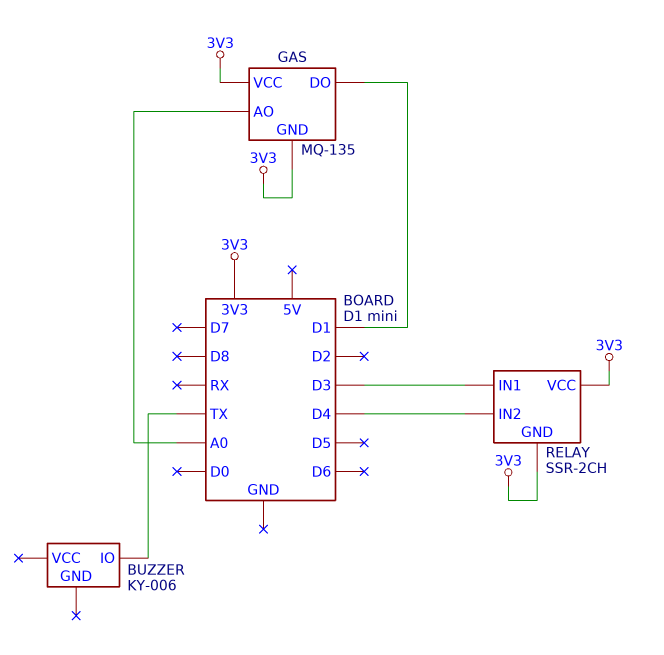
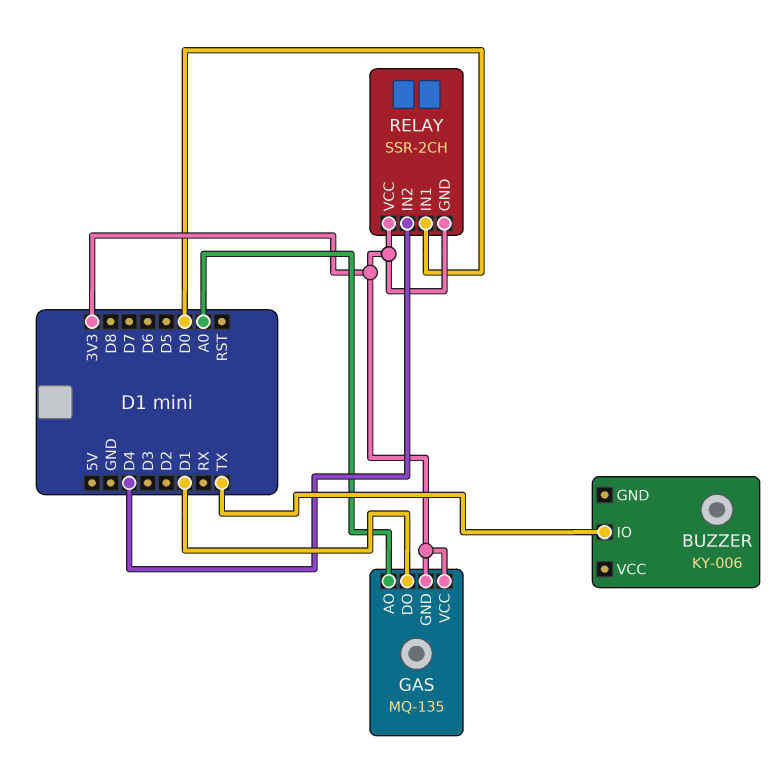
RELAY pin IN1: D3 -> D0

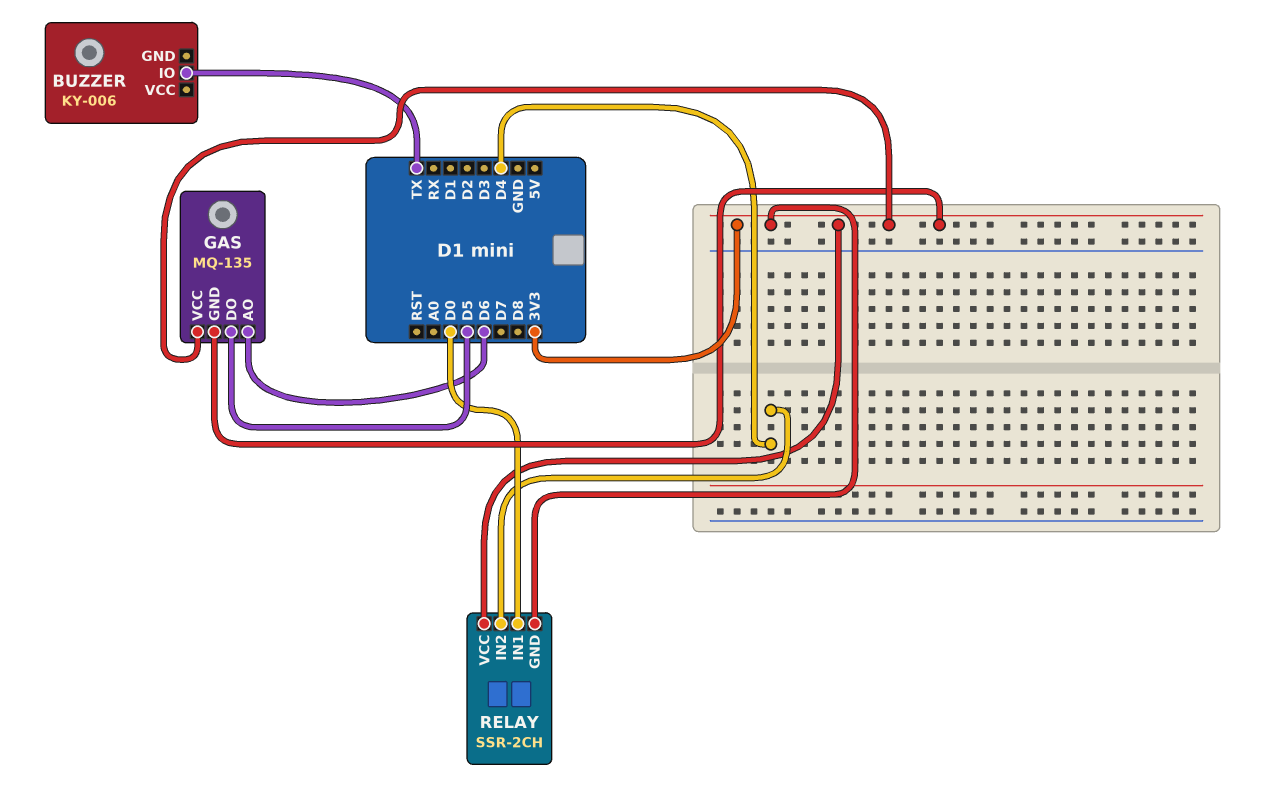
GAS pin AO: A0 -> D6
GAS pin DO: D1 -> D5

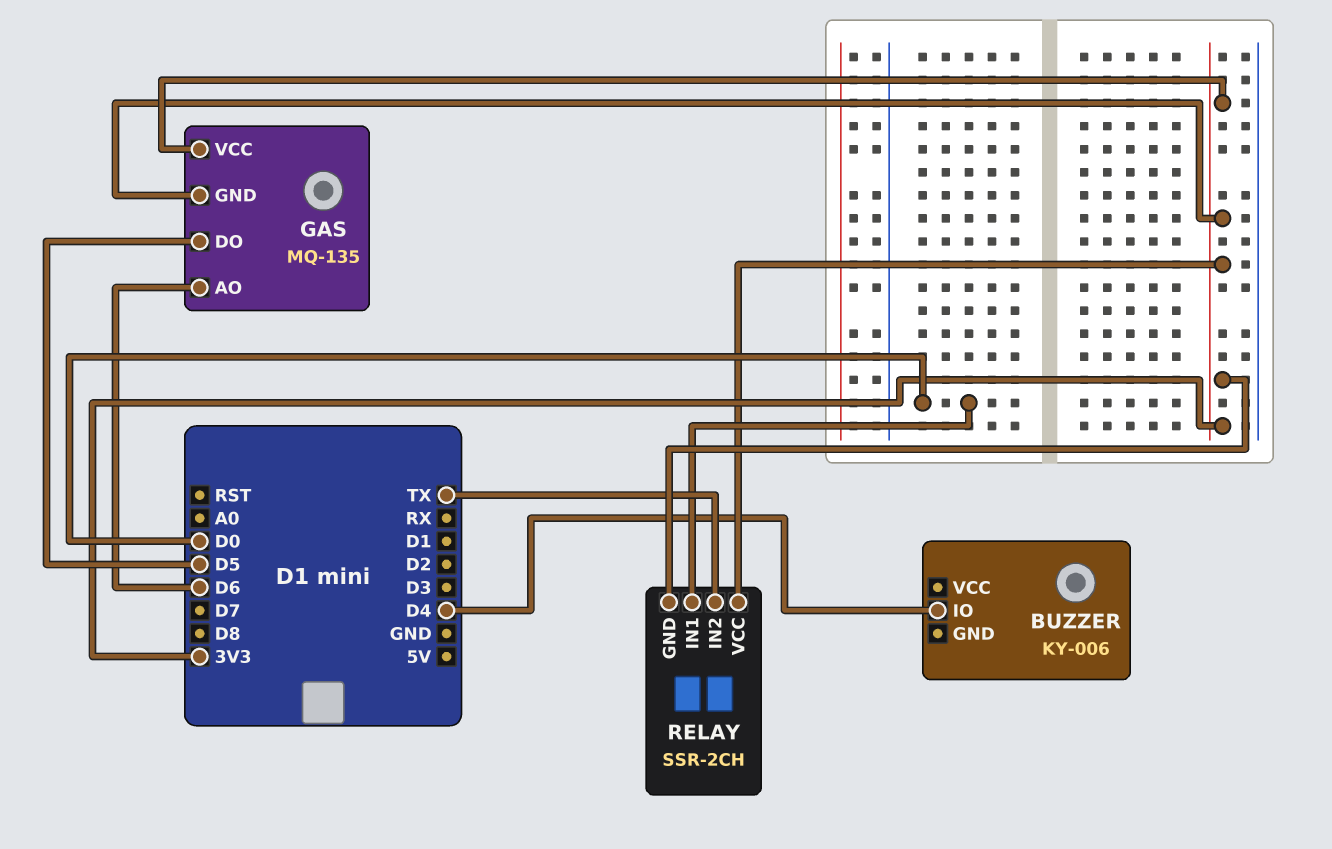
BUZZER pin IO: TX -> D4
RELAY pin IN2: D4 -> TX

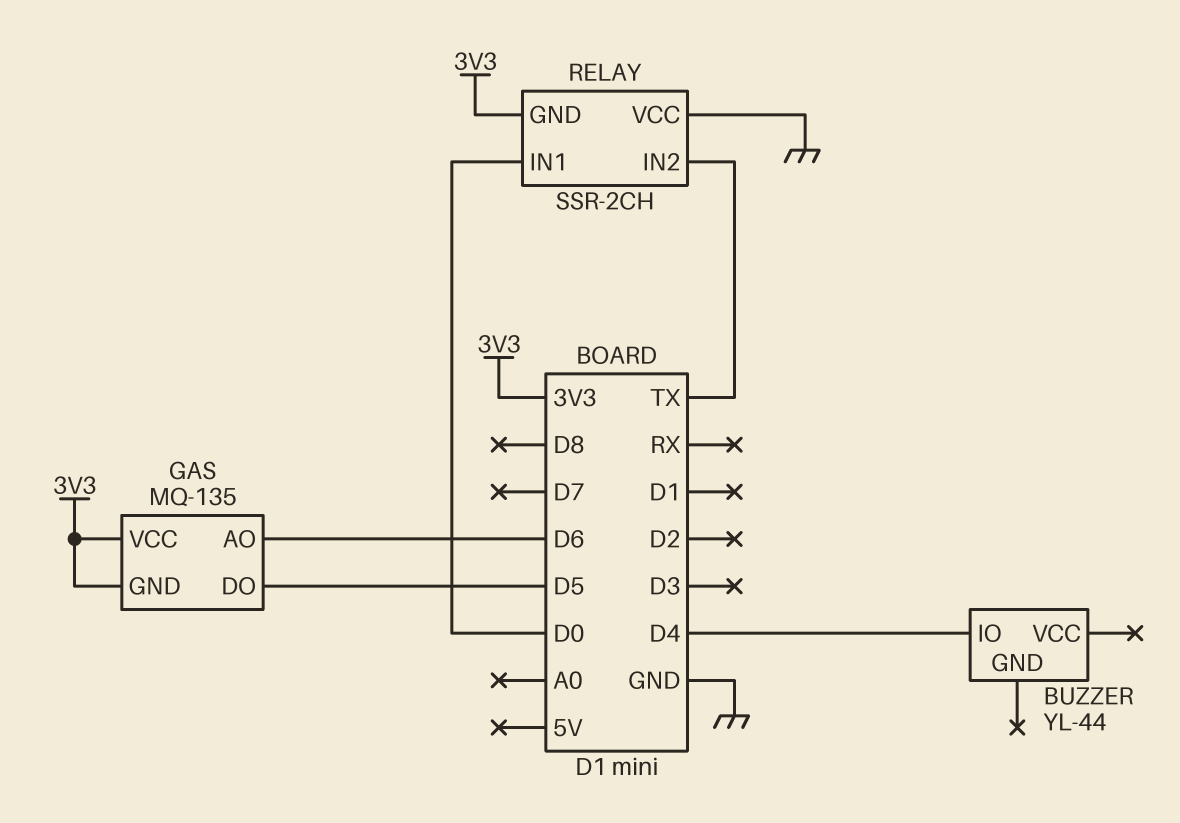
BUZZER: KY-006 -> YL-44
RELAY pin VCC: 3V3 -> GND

◆ ◆ ◆ ◆ ◆

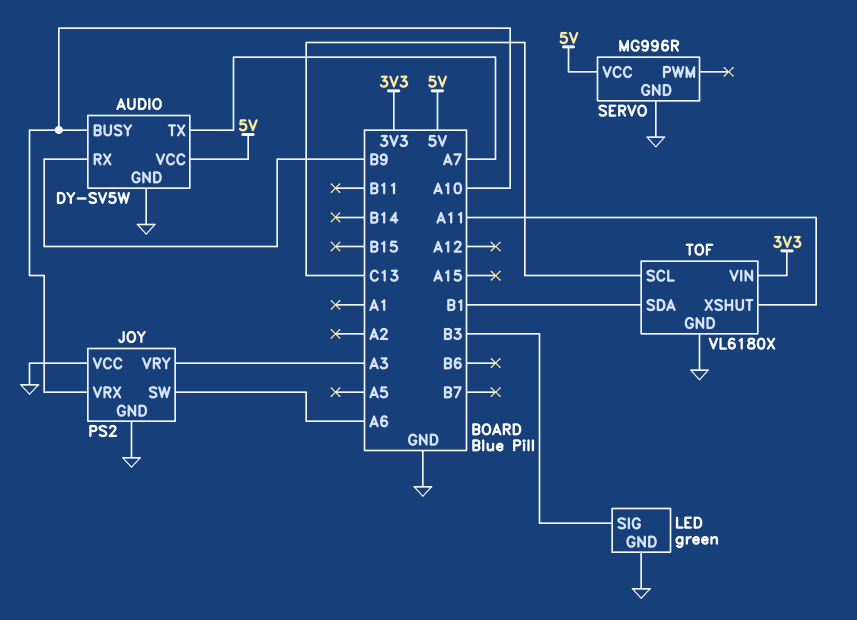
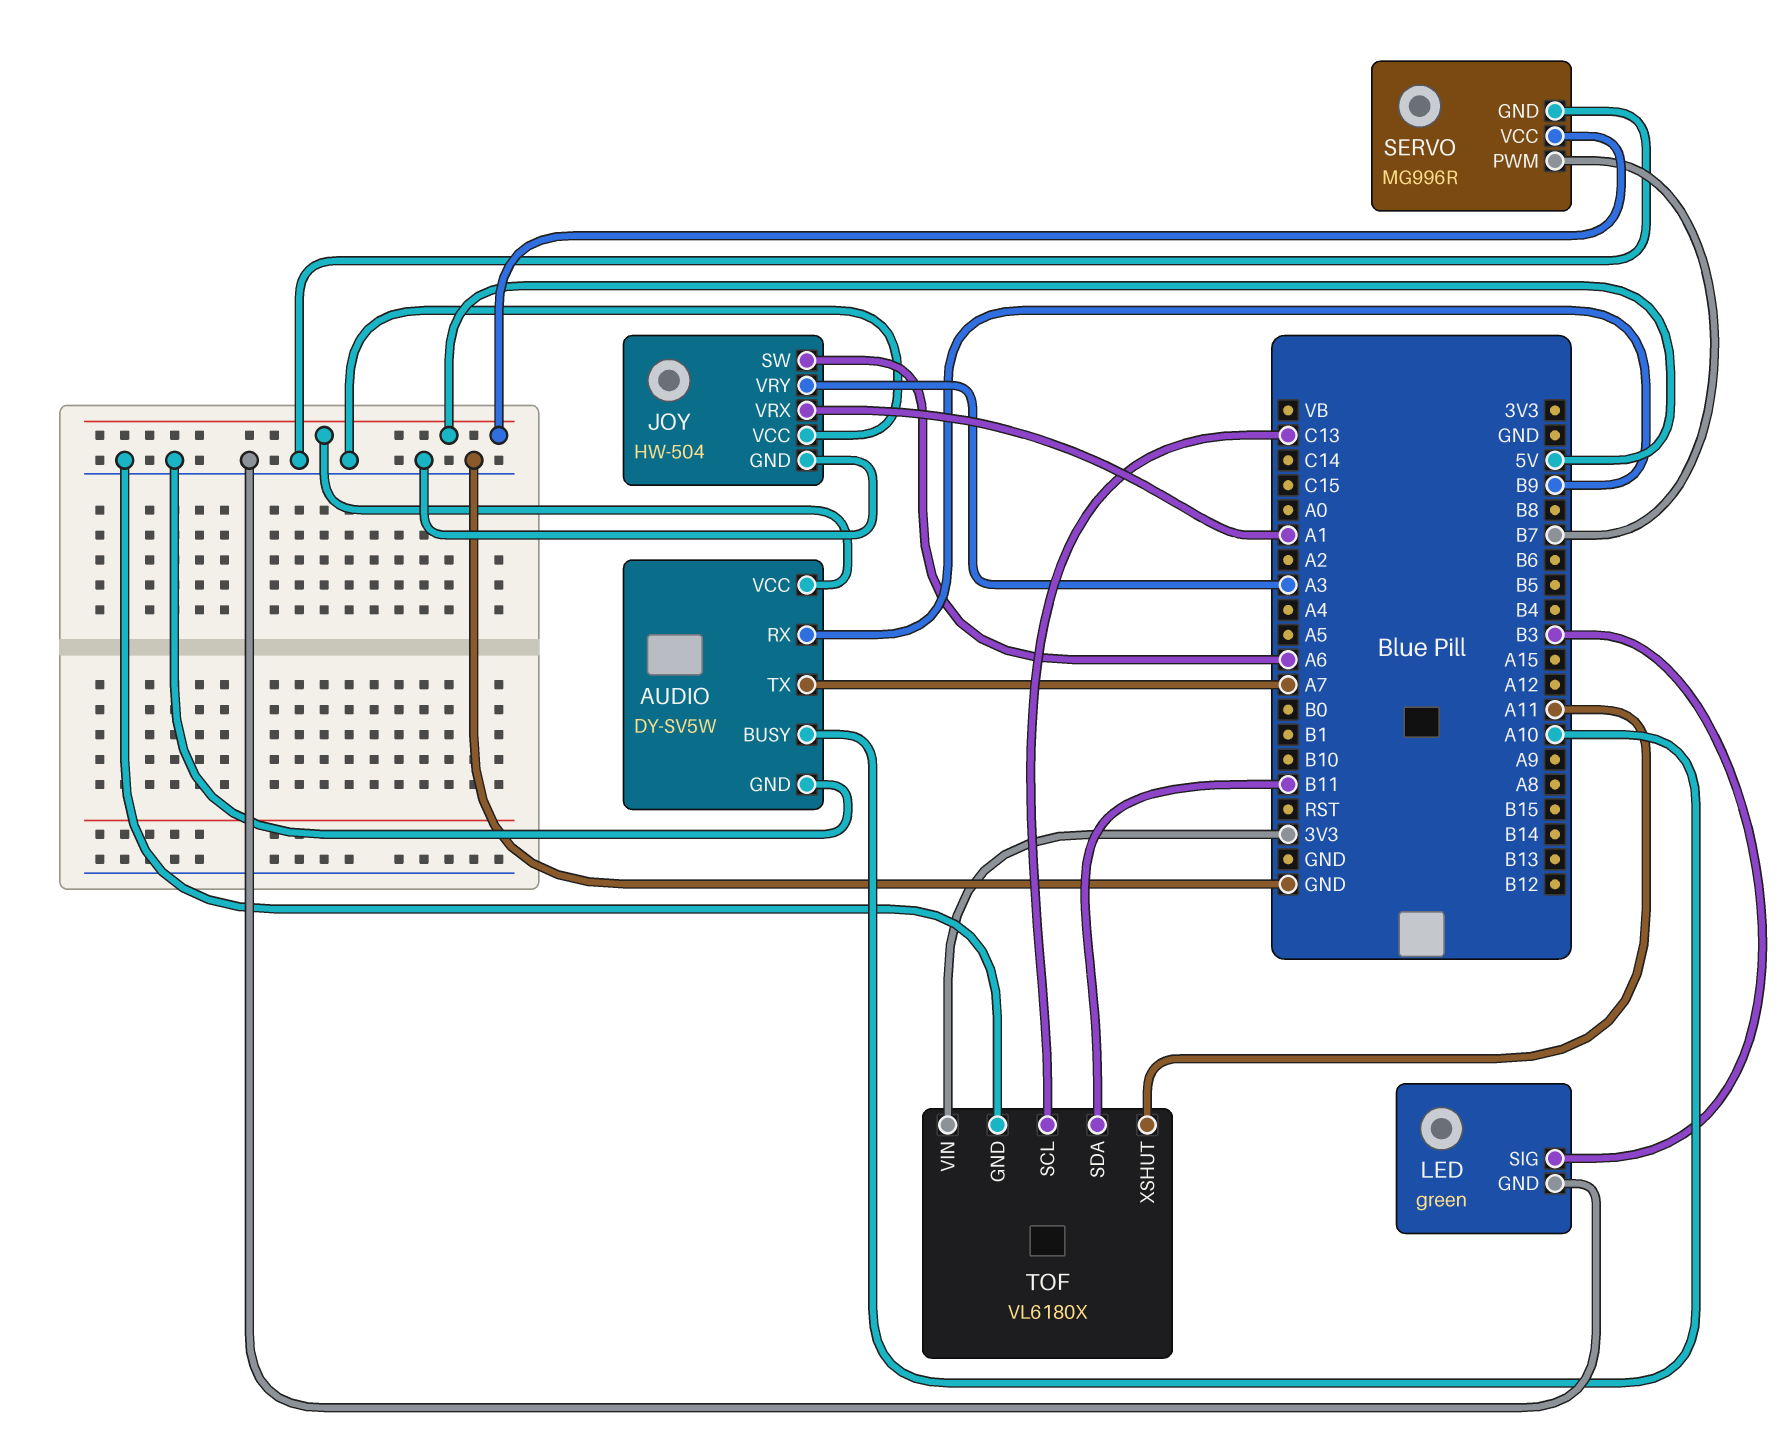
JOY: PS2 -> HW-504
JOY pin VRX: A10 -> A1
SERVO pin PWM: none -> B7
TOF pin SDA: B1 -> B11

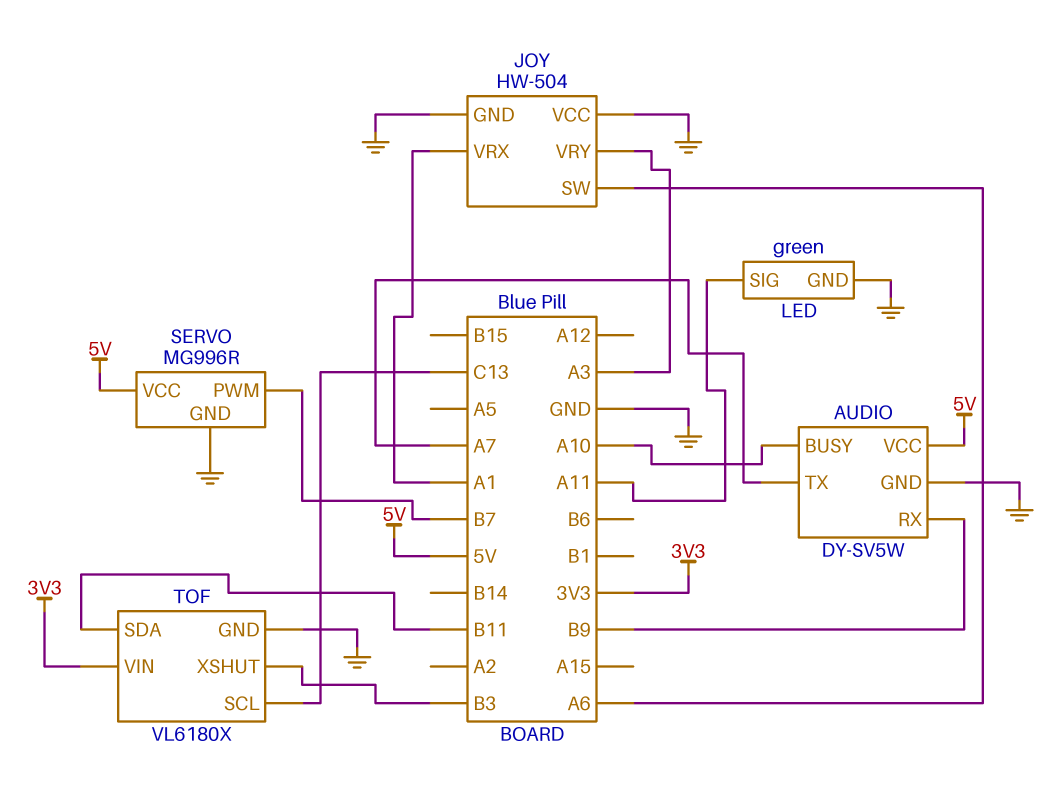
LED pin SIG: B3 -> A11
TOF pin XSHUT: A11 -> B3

◆ ◆ ◆ ◆ ◆

### ACTIVITY
Look through the entries above and report each line where the string "BUZZER" occurs.

### YOUR RESPONSE
BUZZER pin IO: TX -> D4
BUZZER: KY-006 -> YL-44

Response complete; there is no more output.